[Exercise requirements]:
Show every line of the data that includes the word "cheese".

Records excerpted from a collection

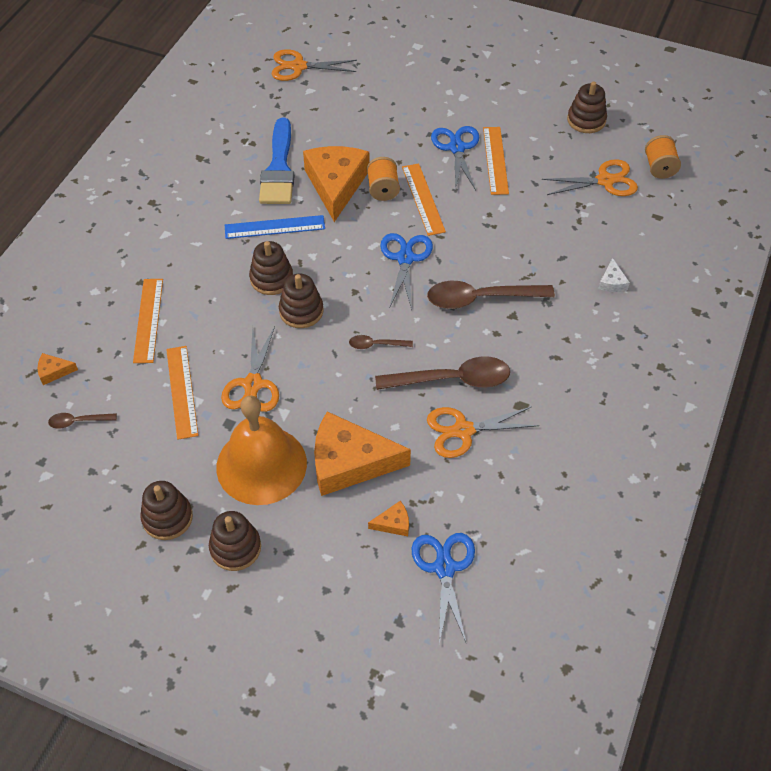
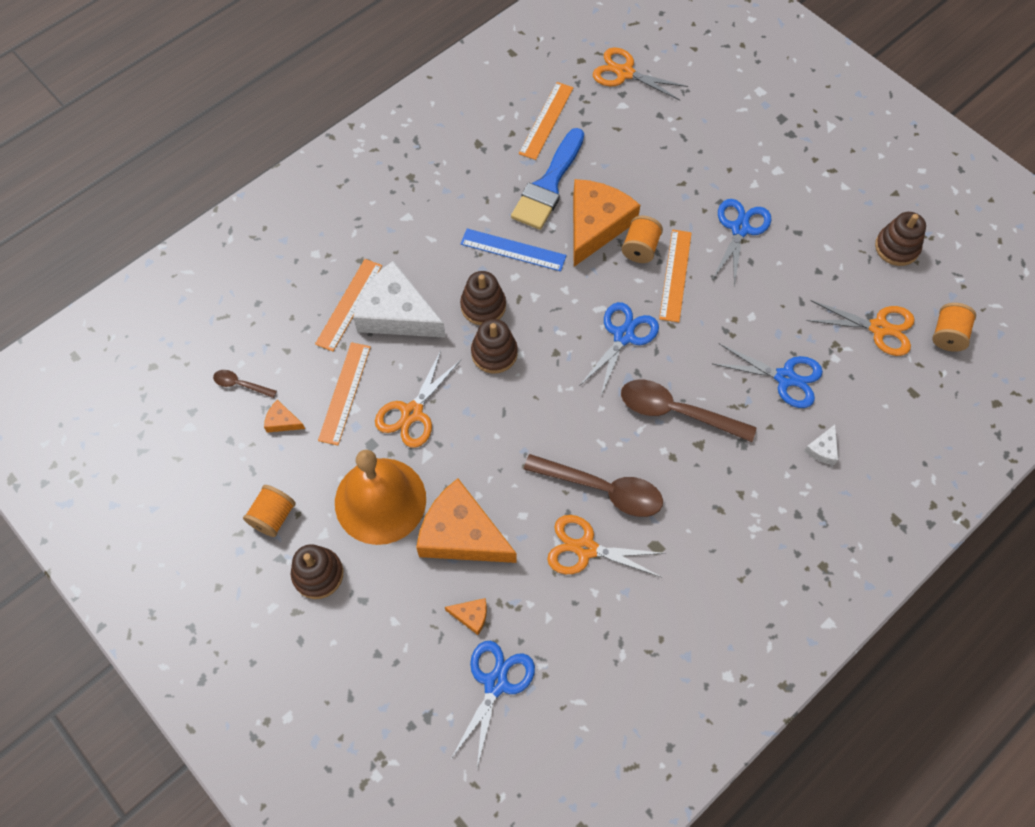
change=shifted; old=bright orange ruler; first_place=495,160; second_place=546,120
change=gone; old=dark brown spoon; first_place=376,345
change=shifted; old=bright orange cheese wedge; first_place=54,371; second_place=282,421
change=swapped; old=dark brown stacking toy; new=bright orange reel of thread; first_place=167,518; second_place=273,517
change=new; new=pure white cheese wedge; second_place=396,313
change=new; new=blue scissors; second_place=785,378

[Result of this task]:
change=shifted; old=bright orange cheese wedge; first_place=54,371; second_place=282,421
change=new; new=pure white cheese wedge; second_place=396,313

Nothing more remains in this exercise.